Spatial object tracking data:
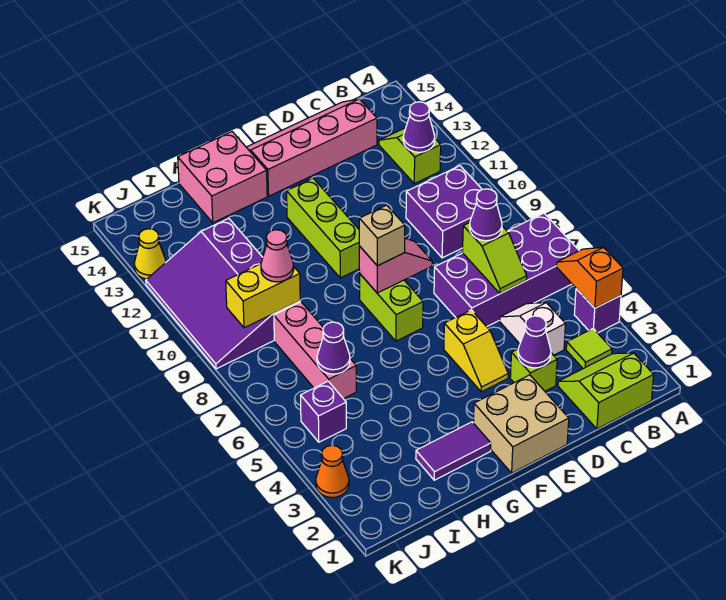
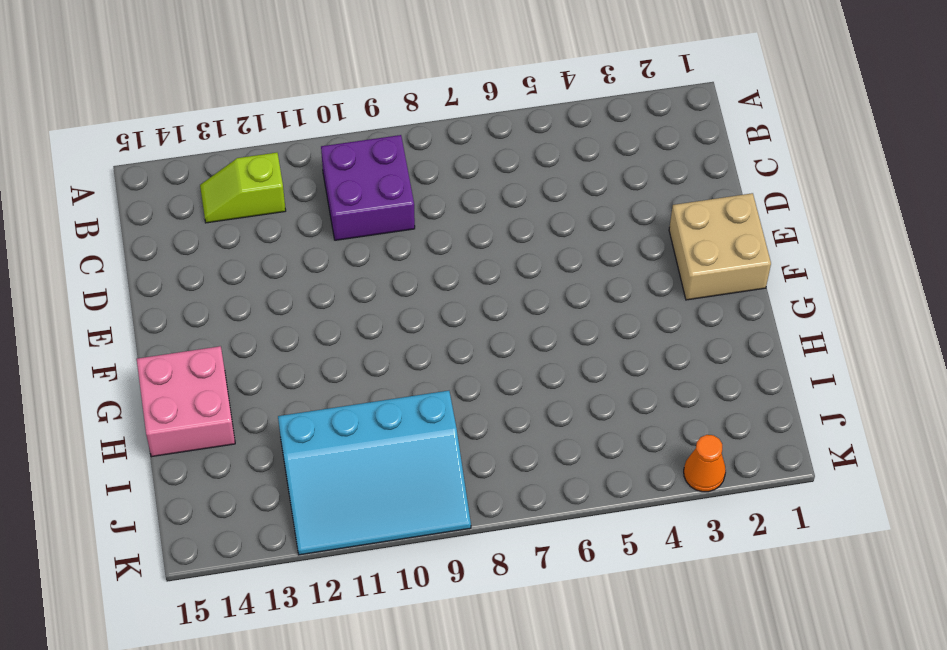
cyan slope I9:K12 level 1 top I -> purple slope I9:K12 level 1 top I
none -> purple brick A4 level 1
none -> purple brick A6:D7 level 1
none -> lime slope B1:C2 level 1 top 1
none -> lime tile B3 level 1

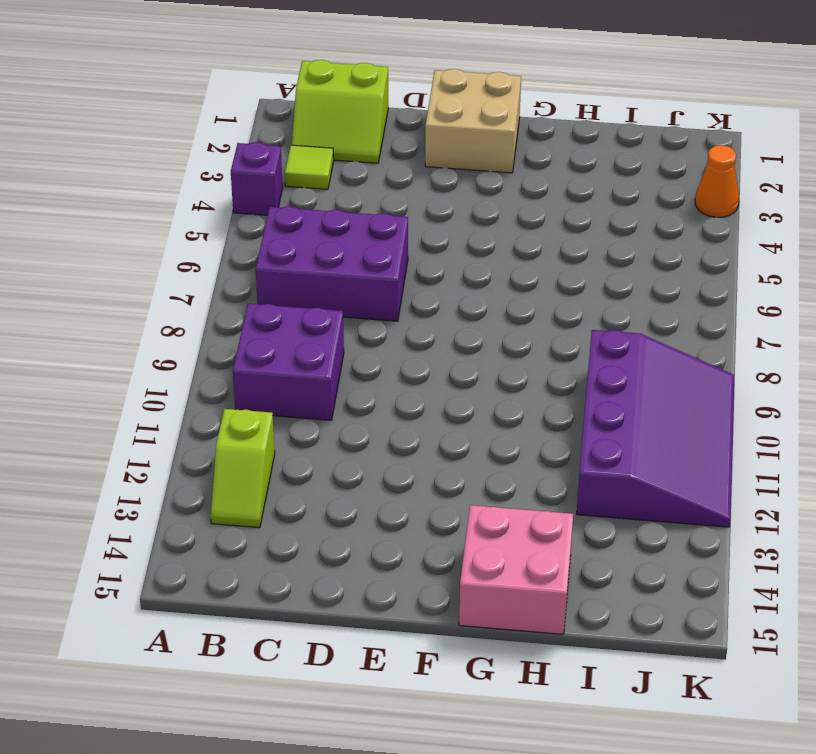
purple brick B6:D7 level 1 -> purple brick A6:D7 level 1
none -> white slope C4:C5 level 1 top 4
none -> pink slope C14:F15 level 1 top 14
none -> lime brick D3 level 1
none -> yellow slope E4:E5 level 1 top 5

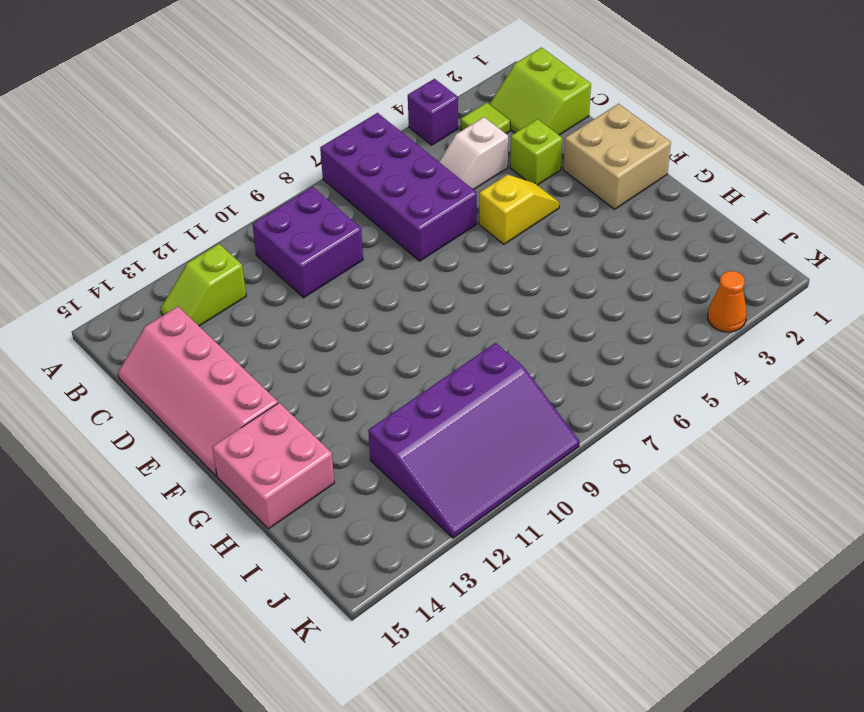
none -> lime brick F7:F8 level 1
none -> lime brick F10:F12 level 1
none -> purple tile G2:H2 level 1
none -> pink brick I6:I8 level 1

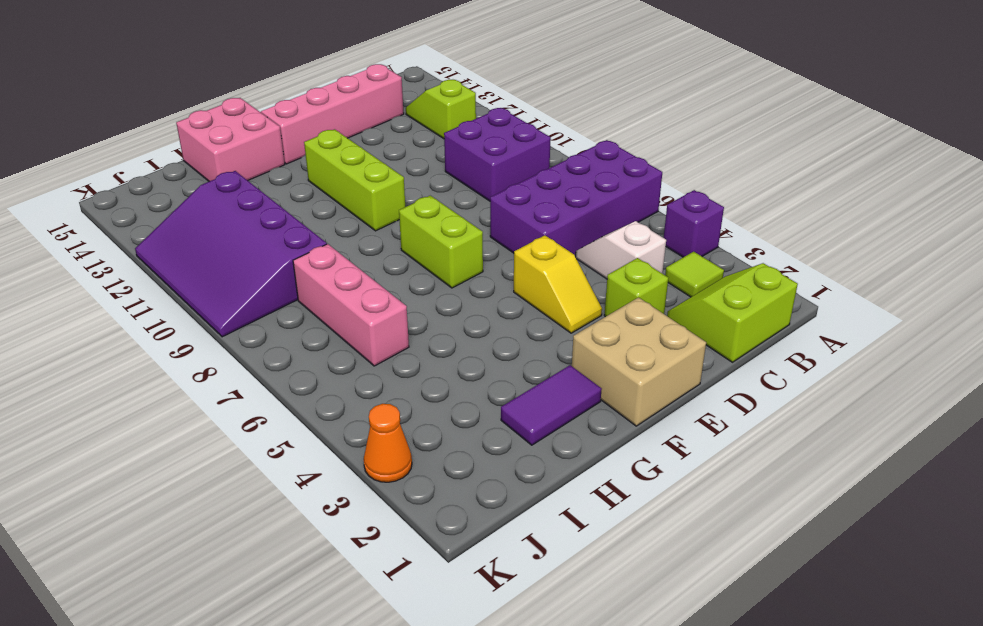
none -> purple brick J5 level 1
none -> yellow cone K13 level 1
none -> orange slope A4:A5 level 2 top 4
none -> purple cone B12 level 2

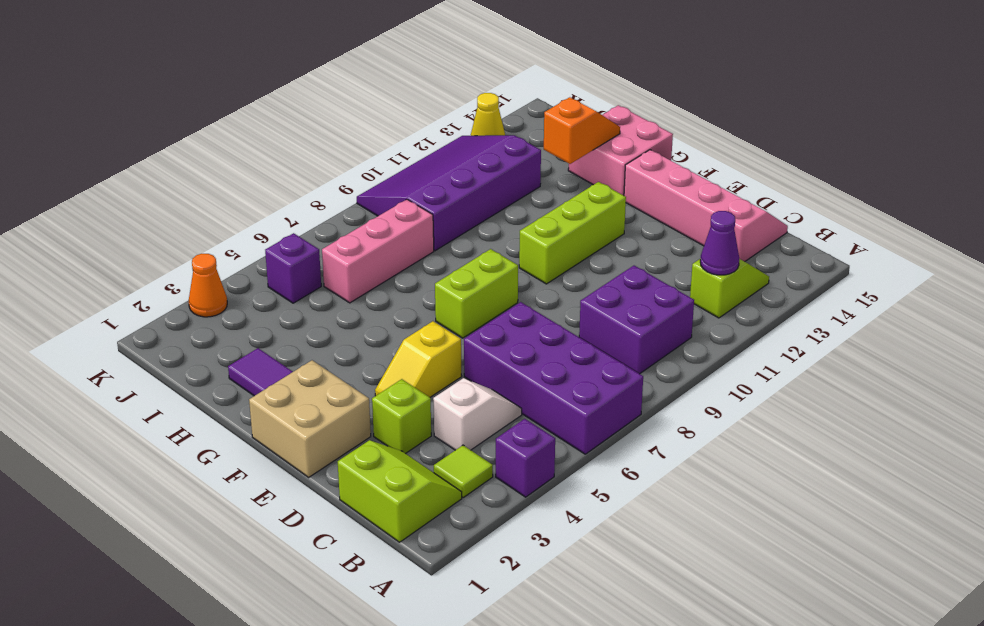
orange slope H13:H14 level 2 top 13 -> orange slope A4:A5 level 2 top 4
none -> lime slope C6:C7 level 2 top 7
none -> purple cone D3 level 2
none -> pink slope E8:F8 level 2 top F
none -> purple cone I6 level 2

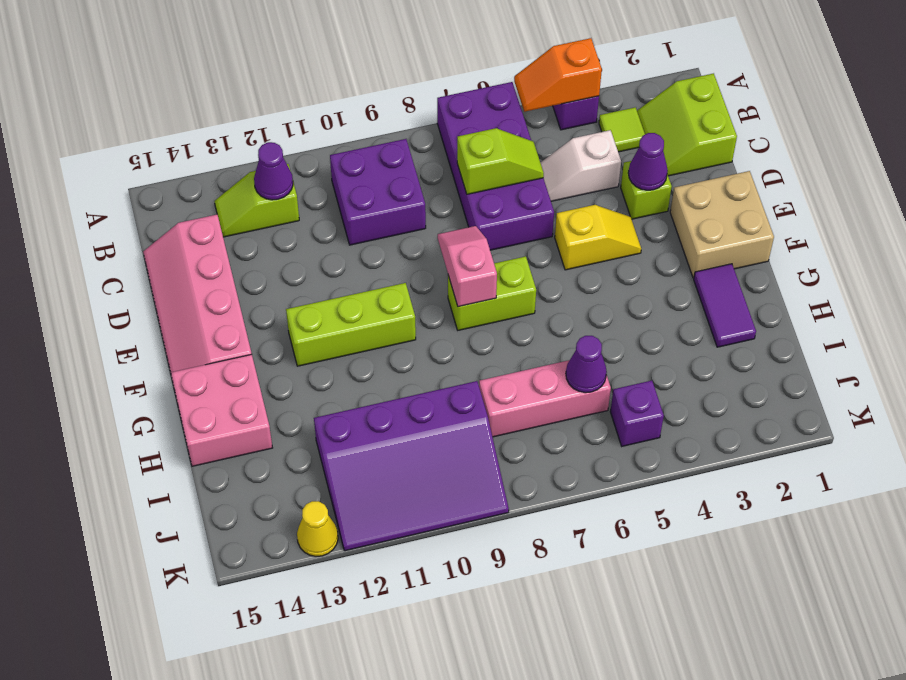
none -> orange cone K3 level 1
none -> yellow brick I9:J9 level 2
none -> purple cone C7 level 3
none -> tan brick F8 level 3

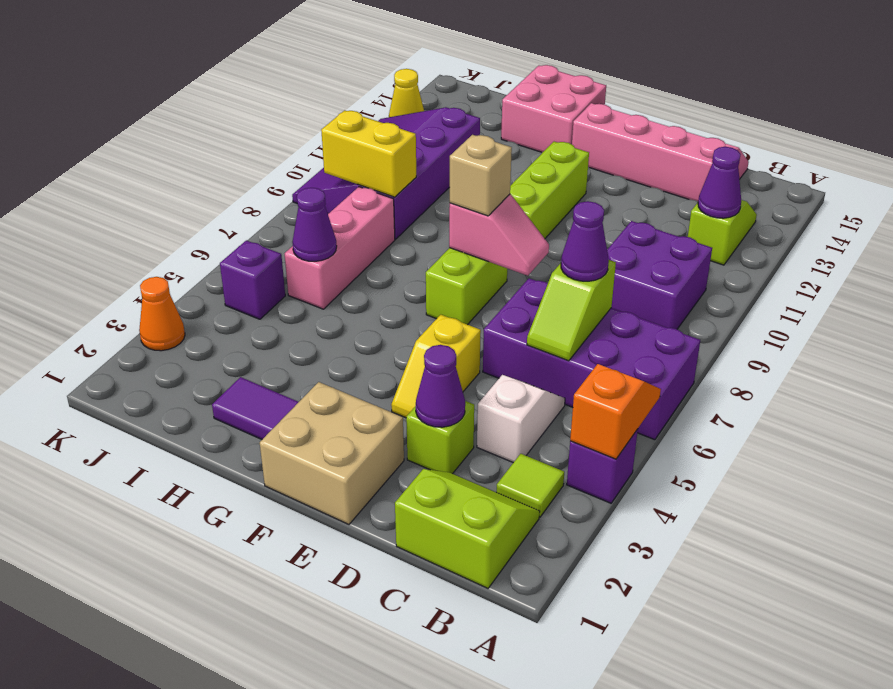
none -> pink cone I9 level 3

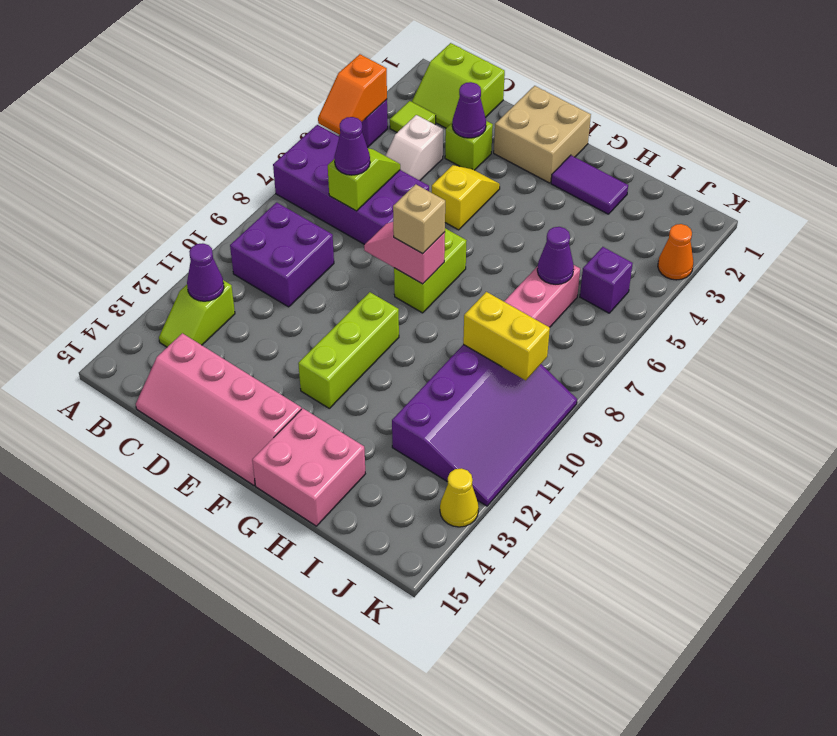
none -> pink cone I9 level 3

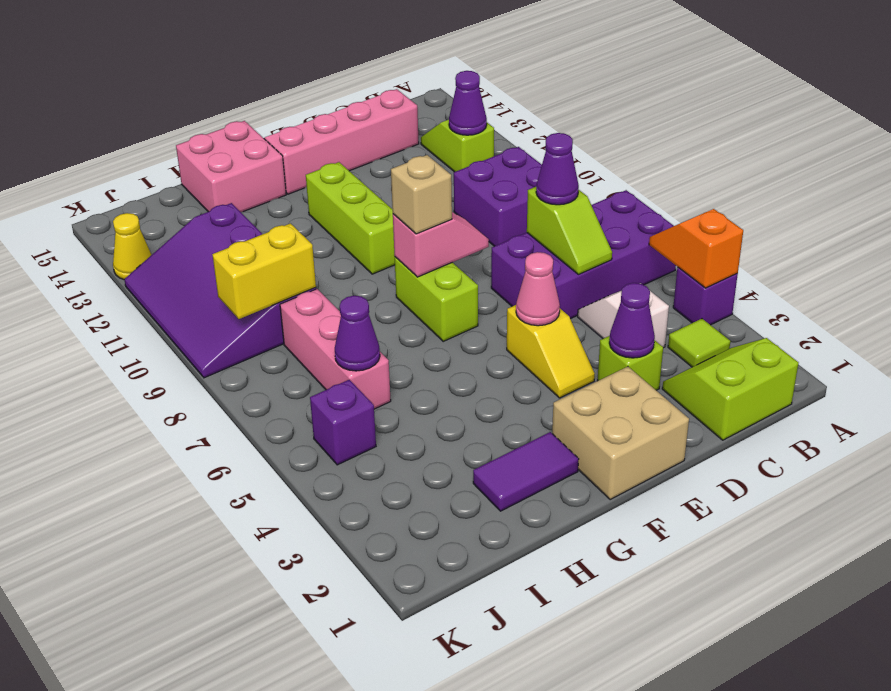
pink cone E5 level 2 -> pink cone I9 level 3
none -> orange cone K3 level 1

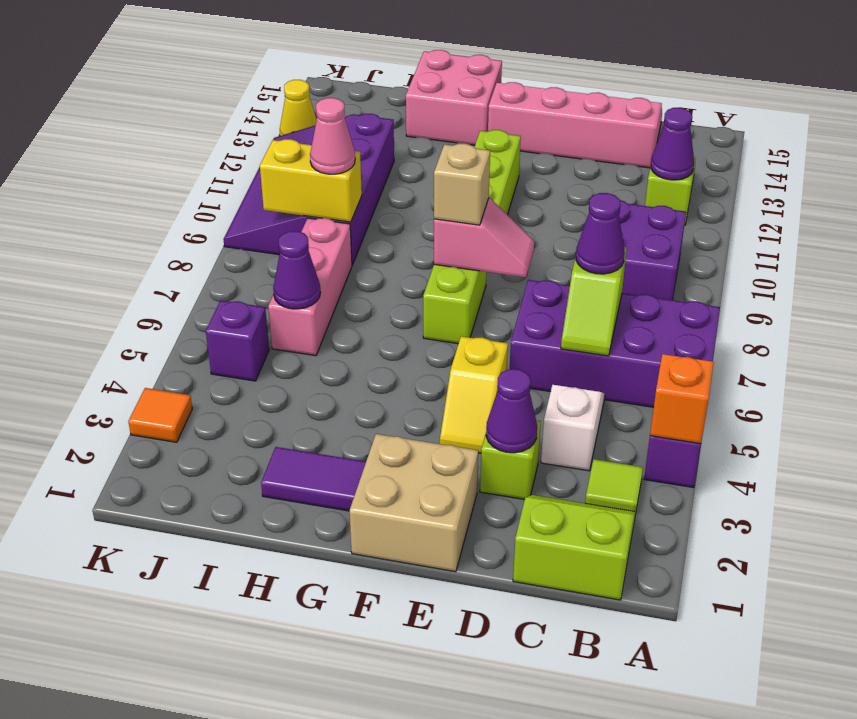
orange tile K3 level 1 -> orange cone K3 level 1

[PROBLEM TO SOLVE] Set down the records again exactly as they appear, leaving each picture behind.

[WRITTEN ANSWER]
cyan slope I9:K12 level 1 top I -> purple slope I9:K12 level 1 top I
none -> purple brick A4 level 1
none -> purple brick A6:D7 level 1
none -> lime slope B1:C2 level 1 top 1
none -> lime tile B3 level 1

purple brick B6:D7 level 1 -> purple brick A6:D7 level 1
none -> white slope C4:C5 level 1 top 4
none -> pink slope C14:F15 level 1 top 14
none -> lime brick D3 level 1
none -> yellow slope E4:E5 level 1 top 5

none -> lime brick F7:F8 level 1
none -> lime brick F10:F12 level 1
none -> purple tile G2:H2 level 1
none -> pink brick I6:I8 level 1

none -> purple brick J5 level 1
none -> yellow cone K13 level 1
none -> orange slope A4:A5 level 2 top 4
none -> purple cone B12 level 2

orange slope H13:H14 level 2 top 13 -> orange slope A4:A5 level 2 top 4
none -> lime slope C6:C7 level 2 top 7
none -> purple cone D3 level 2
none -> pink slope E8:F8 level 2 top F
none -> purple cone I6 level 2

none -> orange cone K3 level 1
none -> yellow brick I9:J9 level 2
none -> purple cone C7 level 3
none -> tan brick F8 level 3

none -> pink cone I9 level 3

none -> pink cone I9 level 3

pink cone E5 level 2 -> pink cone I9 level 3
none -> orange cone K3 level 1

orange tile K3 level 1 -> orange cone K3 level 1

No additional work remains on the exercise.